[Stored items]
____________________

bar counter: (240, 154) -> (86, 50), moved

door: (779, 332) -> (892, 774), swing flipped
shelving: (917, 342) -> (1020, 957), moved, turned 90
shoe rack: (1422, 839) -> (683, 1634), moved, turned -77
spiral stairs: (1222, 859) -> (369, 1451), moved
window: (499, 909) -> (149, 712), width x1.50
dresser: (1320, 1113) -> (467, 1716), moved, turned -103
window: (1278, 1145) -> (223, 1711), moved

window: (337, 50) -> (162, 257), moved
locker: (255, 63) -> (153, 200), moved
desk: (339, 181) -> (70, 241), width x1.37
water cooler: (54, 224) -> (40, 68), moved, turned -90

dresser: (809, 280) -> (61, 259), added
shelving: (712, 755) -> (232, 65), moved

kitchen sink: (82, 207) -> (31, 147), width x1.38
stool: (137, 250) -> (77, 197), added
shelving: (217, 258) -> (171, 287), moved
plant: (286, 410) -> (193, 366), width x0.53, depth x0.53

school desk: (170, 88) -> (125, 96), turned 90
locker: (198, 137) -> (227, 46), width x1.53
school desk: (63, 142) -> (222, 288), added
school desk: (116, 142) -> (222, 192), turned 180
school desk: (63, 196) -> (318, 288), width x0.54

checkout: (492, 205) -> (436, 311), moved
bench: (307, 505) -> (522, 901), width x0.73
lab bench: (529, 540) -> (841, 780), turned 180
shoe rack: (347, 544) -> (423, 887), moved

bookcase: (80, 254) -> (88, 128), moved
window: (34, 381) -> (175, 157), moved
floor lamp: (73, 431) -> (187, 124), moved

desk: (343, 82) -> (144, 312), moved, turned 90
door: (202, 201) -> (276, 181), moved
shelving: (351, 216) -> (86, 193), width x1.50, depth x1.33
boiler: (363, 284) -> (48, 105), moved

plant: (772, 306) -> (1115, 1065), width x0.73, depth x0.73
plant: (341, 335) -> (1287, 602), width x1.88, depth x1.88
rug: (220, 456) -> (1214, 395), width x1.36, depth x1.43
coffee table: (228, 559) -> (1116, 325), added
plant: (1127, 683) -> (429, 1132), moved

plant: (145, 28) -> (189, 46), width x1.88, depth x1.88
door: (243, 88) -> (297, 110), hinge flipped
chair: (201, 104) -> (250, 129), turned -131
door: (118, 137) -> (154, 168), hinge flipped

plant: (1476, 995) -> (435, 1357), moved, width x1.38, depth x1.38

____________________

# What is needed:
All entries are to be retyped with no difference from the original.

# Solution to this task:
bar counter: (240, 154) -> (86, 50), moved

door: (779, 332) -> (892, 774), swing flipped
shelving: (917, 342) -> (1020, 957), moved, turned 90
shoe rack: (1422, 839) -> (683, 1634), moved, turned -77
spiral stairs: (1222, 859) -> (369, 1451), moved
window: (499, 909) -> (149, 712), width x1.50
dresser: (1320, 1113) -> (467, 1716), moved, turned -103
window: (1278, 1145) -> (223, 1711), moved

window: (337, 50) -> (162, 257), moved
locker: (255, 63) -> (153, 200), moved
desk: (339, 181) -> (70, 241), width x1.37
water cooler: (54, 224) -> (40, 68), moved, turned -90

dresser: (809, 280) -> (61, 259), added
shelving: (712, 755) -> (232, 65), moved

kitchen sink: (82, 207) -> (31, 147), width x1.38
stool: (137, 250) -> (77, 197), added
shelving: (217, 258) -> (171, 287), moved
plant: (286, 410) -> (193, 366), width x0.53, depth x0.53

school desk: (170, 88) -> (125, 96), turned 90
locker: (198, 137) -> (227, 46), width x1.53
school desk: (63, 142) -> (222, 288), added
school desk: (116, 142) -> (222, 192), turned 180
school desk: (63, 196) -> (318, 288), width x0.54

checkout: (492, 205) -> (436, 311), moved
bench: (307, 505) -> (522, 901), width x0.73
lab bench: (529, 540) -> (841, 780), turned 180
shoe rack: (347, 544) -> (423, 887), moved

bookcase: (80, 254) -> (88, 128), moved
window: (34, 381) -> (175, 157), moved
floor lamp: (73, 431) -> (187, 124), moved

desk: (343, 82) -> (144, 312), moved, turned 90
door: (202, 201) -> (276, 181), moved
shelving: (351, 216) -> (86, 193), width x1.50, depth x1.33
boiler: (363, 284) -> (48, 105), moved

plant: (772, 306) -> (1115, 1065), width x0.73, depth x0.73
plant: (341, 335) -> (1287, 602), width x1.88, depth x1.88
rug: (220, 456) -> (1214, 395), width x1.36, depth x1.43
coffee table: (228, 559) -> (1116, 325), added
plant: (1127, 683) -> (429, 1132), moved

plant: (145, 28) -> (189, 46), width x1.88, depth x1.88
door: (243, 88) -> (297, 110), hinge flipped
chair: (201, 104) -> (250, 129), turned -131
door: (118, 137) -> (154, 168), hinge flipped

plant: (1476, 995) -> (435, 1357), moved, width x1.38, depth x1.38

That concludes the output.